PROBLEM DESCRIPTION: With the pictures left out, write out exactly the lines of the listing below that run from the line with "blue square: (89, 266)" through the line with "brown trapezoid: (161, 195)".

DATA TO PROCESS:
=== Begin Enclosure ===

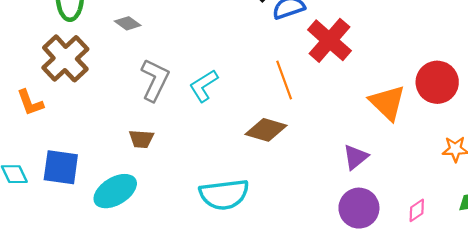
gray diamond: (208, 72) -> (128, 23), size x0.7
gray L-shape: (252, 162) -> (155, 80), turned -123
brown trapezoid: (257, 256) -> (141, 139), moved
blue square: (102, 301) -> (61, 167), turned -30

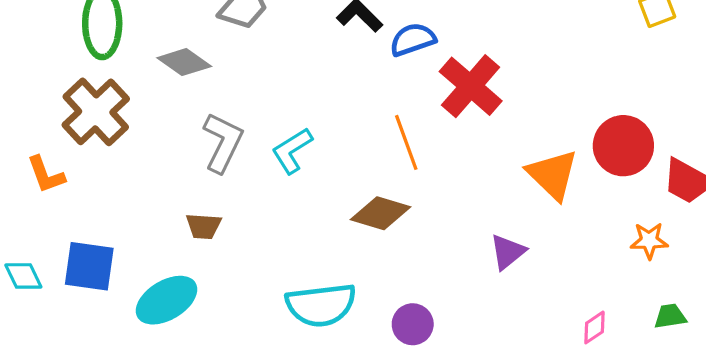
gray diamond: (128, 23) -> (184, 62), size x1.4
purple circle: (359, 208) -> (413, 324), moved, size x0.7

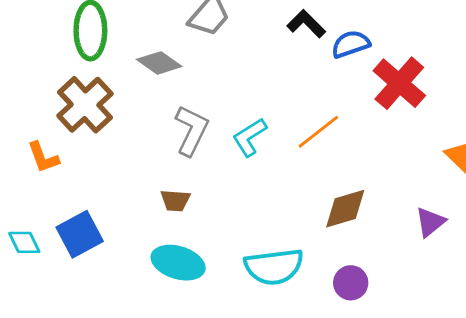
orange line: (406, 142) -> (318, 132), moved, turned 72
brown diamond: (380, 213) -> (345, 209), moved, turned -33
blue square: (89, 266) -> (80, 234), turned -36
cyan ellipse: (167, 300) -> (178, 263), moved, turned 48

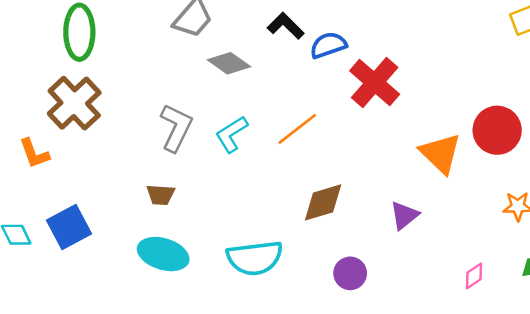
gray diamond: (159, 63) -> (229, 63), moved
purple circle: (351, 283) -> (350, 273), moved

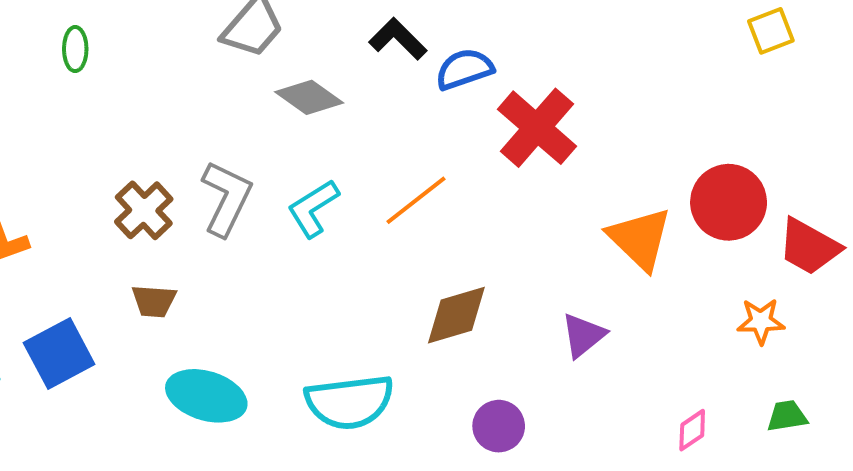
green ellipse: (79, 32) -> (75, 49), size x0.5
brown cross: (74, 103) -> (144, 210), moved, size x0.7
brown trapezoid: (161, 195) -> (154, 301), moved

=== End Enclosure ===
=== Begin Enclosure ===

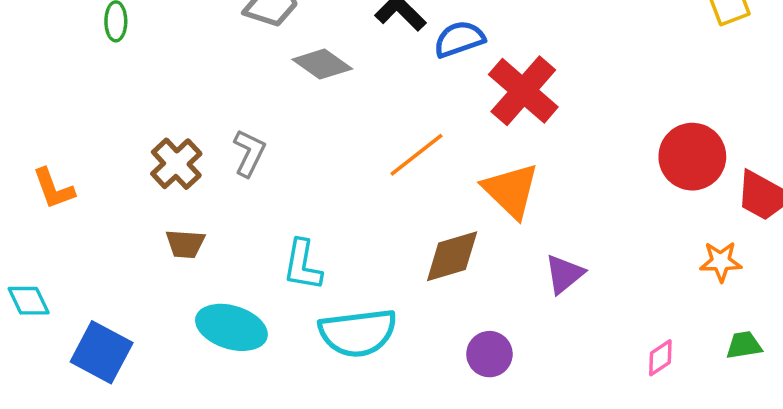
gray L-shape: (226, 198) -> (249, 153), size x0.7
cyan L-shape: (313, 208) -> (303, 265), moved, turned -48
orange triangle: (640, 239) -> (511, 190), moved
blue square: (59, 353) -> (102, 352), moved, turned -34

=== End Enclosure ===

RESPONSE TO THIS EXERCISE:
blue square: (89, 266) -> (80, 234), turned -36
cyan ellipse: (167, 300) -> (178, 263), moved, turned 48

gray diamond: (159, 63) -> (229, 63), moved
purple circle: (351, 283) -> (350, 273), moved

green ellipse: (79, 32) -> (75, 49), size x0.5
brown cross: (74, 103) -> (144, 210), moved, size x0.7
brown trapezoid: (161, 195) -> (154, 301), moved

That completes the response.